WHAT TO DO:
Repeat exactly, and only, the lines below starting at the line that contains "C101: 1.5uF (GND, VEXT)" and ending at the line that contains "U114: NOT (in", inclusive of both.

MATERIAL PROVIDED:
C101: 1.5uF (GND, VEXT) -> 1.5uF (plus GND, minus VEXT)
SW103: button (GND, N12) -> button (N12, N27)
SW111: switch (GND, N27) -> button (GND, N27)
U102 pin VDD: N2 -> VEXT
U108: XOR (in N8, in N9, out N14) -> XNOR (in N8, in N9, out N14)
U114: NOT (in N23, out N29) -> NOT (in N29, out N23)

--

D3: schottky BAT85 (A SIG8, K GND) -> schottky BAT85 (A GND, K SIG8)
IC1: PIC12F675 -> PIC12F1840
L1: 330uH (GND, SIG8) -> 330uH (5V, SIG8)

---

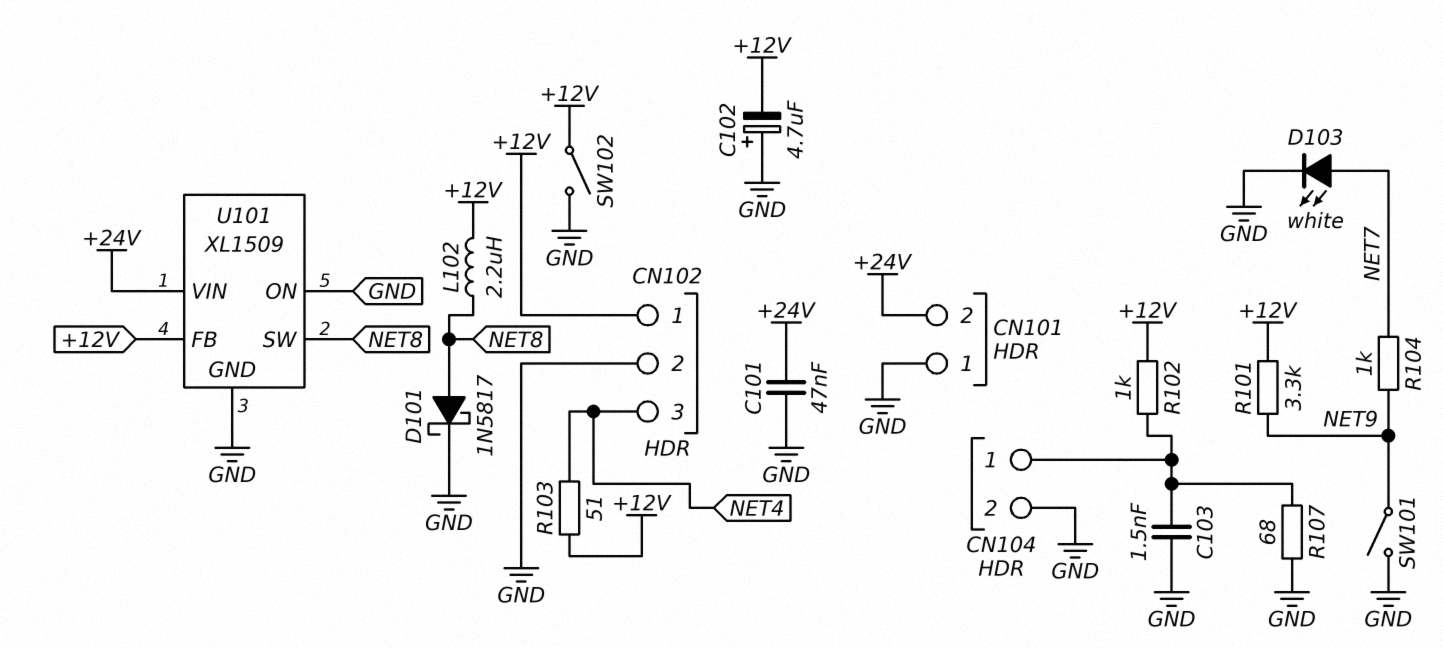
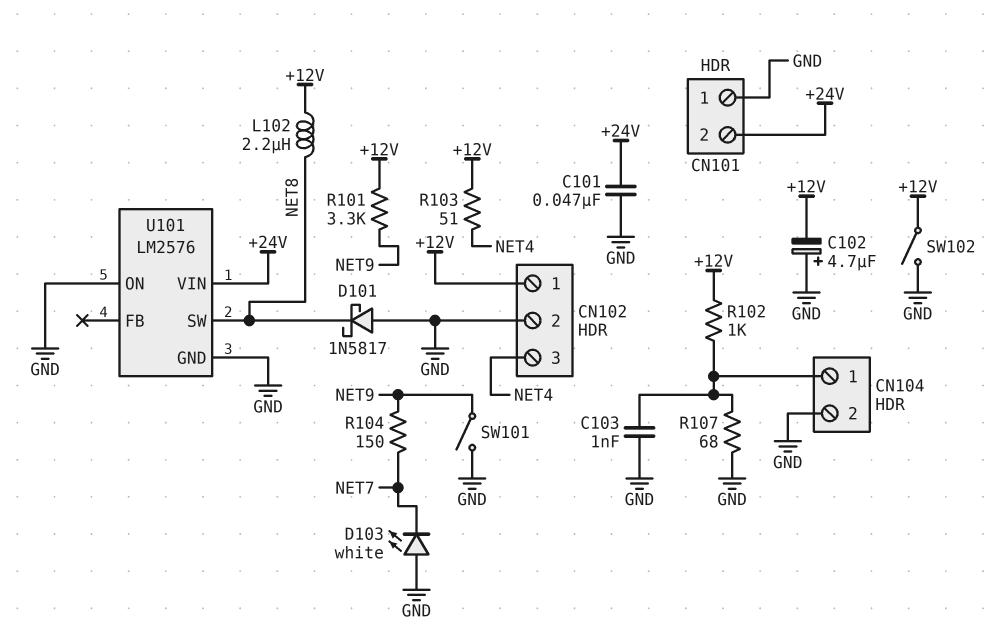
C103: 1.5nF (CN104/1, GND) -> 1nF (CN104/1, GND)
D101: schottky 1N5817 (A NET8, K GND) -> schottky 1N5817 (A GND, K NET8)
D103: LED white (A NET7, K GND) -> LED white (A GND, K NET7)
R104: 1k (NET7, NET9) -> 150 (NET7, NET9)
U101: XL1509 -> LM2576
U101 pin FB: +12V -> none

EXERCISE OUTPUT:
C101: 1.5uF (GND, VEXT) -> 1.5uF (plus GND, minus VEXT)
SW103: button (GND, N12) -> button (N12, N27)
SW111: switch (GND, N27) -> button (GND, N27)
U102 pin VDD: N2 -> VEXT
U108: XOR (in N8, in N9, out N14) -> XNOR (in N8, in N9, out N14)
U114: NOT (in N23, out N29) -> NOT (in N29, out N23)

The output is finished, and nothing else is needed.